• **TASK TO CARRY OUT**: Bring together copies of the lines in the data below that contain the word "none".

• **Coordinate-based change listings**:
━━━━━━━━━━━━━━━━

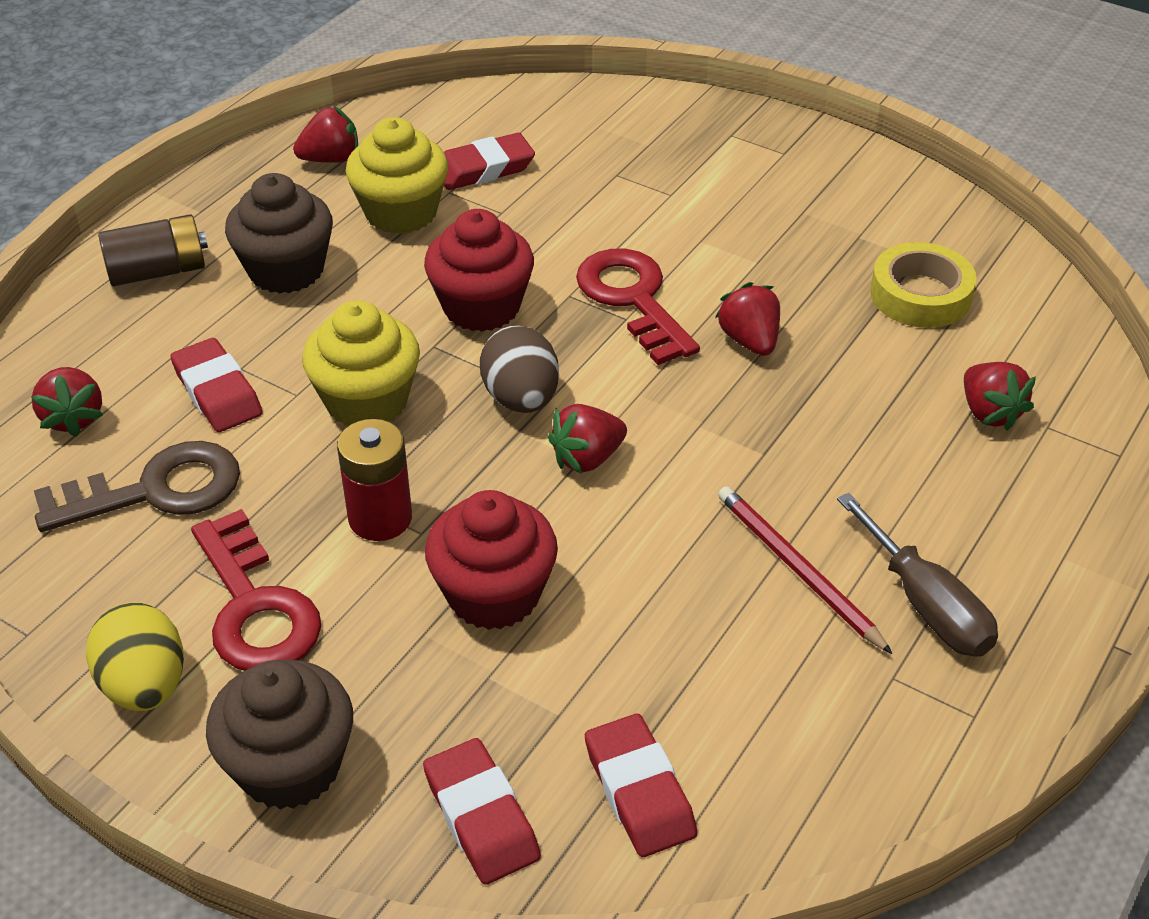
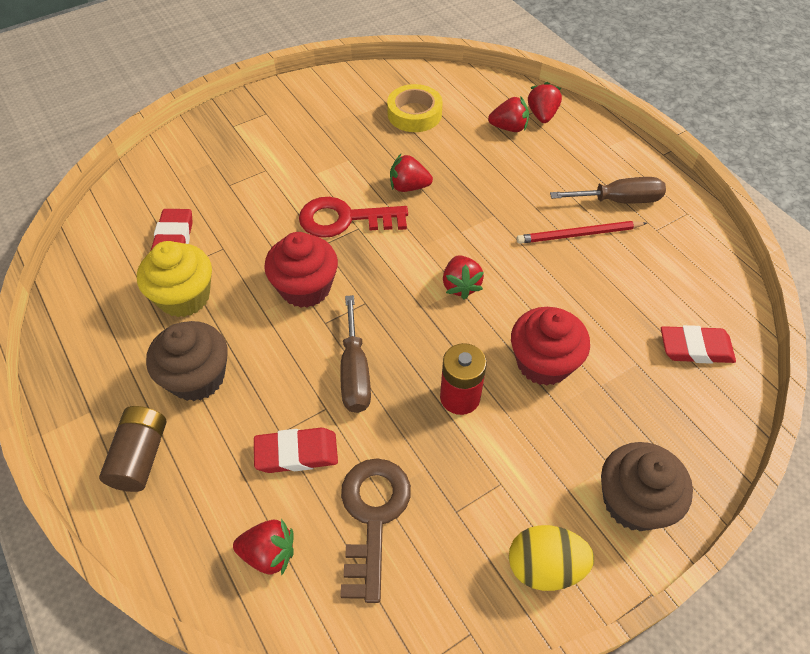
camera: 65 degrees left, 10 degrees up
(255, 607) = (504, 485): red key -> none
(331, 159) = (95, 316): red strawberry -> red strawberry (542, 115)
(367, 401) = (355, 372): yellow cupcake -> brown screwdriver
(481, 817) = (693, 420): red eraser -> none
(521, 399) = (397, 297): brown egg -> none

━━━━━━━━━━━━━━━━

• **RESPONSE**:
(255, 607) = (504, 485): red key -> none
(481, 817) = (693, 420): red eraser -> none
(521, 399) = (397, 297): brown egg -> none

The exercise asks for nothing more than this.